For the data below, count the lines that have the string "dice" and state that number by itself.

══ EXERCISE DATA ══

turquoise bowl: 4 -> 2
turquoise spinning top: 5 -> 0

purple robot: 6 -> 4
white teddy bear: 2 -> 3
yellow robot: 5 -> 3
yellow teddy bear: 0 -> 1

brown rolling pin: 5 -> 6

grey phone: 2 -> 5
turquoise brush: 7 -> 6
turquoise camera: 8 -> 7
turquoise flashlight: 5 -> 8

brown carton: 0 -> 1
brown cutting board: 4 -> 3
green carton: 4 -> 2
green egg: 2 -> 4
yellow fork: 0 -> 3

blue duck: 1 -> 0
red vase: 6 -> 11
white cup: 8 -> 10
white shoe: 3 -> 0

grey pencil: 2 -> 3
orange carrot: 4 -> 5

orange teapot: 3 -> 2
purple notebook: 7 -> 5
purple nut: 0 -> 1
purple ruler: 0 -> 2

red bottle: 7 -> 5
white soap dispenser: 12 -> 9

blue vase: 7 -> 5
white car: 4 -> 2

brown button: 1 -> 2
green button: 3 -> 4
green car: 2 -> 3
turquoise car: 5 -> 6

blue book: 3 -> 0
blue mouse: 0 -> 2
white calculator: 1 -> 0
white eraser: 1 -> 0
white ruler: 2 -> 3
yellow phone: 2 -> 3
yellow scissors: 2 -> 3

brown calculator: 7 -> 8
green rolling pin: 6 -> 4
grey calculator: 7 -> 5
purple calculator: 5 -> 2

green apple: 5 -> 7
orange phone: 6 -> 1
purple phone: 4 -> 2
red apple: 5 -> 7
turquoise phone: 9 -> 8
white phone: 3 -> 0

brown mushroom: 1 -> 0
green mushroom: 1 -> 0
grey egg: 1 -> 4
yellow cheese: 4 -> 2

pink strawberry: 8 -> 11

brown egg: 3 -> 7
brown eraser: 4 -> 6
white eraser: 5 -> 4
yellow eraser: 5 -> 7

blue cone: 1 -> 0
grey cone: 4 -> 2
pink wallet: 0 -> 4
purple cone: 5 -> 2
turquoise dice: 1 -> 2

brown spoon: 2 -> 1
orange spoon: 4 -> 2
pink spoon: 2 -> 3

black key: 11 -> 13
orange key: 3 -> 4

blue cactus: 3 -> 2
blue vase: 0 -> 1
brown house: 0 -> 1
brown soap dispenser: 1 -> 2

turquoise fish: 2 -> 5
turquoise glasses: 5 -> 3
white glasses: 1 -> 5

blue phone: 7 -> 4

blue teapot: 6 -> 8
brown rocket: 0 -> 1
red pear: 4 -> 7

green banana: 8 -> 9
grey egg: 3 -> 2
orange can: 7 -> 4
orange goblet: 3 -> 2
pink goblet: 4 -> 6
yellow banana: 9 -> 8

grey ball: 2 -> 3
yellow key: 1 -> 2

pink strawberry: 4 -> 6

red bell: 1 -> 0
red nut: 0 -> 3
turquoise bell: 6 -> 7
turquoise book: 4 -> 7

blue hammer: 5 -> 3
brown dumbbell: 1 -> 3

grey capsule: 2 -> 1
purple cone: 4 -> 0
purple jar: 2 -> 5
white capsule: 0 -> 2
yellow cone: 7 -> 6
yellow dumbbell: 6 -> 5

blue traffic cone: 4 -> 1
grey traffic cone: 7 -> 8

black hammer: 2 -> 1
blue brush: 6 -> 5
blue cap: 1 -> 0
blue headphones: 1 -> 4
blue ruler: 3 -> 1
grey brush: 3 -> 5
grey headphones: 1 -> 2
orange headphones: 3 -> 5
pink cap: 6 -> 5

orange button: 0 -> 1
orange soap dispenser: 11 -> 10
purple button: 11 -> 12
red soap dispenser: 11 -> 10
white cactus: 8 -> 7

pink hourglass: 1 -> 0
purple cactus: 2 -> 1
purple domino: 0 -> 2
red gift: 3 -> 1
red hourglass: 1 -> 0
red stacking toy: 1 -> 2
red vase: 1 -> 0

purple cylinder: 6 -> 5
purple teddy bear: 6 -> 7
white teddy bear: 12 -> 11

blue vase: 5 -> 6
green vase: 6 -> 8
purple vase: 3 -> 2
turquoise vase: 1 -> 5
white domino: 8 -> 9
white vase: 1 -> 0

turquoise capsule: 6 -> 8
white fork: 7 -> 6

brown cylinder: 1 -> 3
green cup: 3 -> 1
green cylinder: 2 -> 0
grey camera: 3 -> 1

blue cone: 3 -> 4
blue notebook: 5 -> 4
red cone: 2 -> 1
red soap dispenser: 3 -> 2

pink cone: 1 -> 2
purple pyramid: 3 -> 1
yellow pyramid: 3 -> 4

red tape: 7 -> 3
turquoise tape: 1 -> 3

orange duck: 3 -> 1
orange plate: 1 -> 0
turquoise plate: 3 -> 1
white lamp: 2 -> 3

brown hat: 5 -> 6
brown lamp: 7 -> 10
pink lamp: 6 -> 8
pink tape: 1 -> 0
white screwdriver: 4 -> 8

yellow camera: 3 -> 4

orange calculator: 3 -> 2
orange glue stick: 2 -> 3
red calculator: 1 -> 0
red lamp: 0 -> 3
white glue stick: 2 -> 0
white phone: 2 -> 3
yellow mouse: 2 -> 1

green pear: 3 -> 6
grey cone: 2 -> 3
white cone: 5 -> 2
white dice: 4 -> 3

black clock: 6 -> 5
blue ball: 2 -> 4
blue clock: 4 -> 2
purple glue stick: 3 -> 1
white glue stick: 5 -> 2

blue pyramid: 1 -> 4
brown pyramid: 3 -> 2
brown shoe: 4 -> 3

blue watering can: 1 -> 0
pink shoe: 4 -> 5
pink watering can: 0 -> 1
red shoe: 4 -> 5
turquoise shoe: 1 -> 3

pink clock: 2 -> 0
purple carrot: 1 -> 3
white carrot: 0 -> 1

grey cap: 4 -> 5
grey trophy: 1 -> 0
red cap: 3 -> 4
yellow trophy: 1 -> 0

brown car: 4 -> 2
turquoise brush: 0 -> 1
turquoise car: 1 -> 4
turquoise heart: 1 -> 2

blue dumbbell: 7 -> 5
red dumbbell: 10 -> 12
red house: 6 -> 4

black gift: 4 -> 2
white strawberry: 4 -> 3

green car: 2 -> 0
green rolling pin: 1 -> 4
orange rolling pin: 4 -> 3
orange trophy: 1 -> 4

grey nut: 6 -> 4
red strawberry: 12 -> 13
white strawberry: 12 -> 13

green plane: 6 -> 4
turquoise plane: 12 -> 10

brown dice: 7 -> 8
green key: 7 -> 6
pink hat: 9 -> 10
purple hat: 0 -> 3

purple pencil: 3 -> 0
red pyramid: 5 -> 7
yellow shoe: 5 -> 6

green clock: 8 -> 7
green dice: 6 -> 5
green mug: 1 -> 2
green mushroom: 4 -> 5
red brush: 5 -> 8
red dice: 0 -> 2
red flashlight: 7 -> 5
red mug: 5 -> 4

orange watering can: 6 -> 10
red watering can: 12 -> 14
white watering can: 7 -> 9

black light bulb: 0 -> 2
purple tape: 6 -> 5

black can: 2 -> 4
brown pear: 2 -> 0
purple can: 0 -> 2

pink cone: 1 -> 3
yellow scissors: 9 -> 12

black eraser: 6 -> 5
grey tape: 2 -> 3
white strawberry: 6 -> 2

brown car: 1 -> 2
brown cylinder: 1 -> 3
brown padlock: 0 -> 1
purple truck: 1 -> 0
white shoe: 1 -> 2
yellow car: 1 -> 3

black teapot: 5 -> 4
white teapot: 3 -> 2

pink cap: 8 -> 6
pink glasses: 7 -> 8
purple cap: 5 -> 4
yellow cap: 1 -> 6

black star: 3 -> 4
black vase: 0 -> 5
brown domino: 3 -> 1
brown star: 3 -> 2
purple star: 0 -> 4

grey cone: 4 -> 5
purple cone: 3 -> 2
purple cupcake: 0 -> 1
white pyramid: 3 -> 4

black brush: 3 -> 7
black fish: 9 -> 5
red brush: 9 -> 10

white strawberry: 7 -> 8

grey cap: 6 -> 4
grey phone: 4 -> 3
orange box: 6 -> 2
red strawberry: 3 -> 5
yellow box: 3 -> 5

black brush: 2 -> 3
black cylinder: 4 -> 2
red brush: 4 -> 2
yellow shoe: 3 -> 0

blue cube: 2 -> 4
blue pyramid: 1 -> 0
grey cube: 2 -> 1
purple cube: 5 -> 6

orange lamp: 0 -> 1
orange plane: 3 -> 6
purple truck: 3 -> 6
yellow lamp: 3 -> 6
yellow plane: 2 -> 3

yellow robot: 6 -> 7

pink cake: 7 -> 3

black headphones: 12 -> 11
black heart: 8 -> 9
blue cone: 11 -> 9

═══

# ANSWER SECTION:
5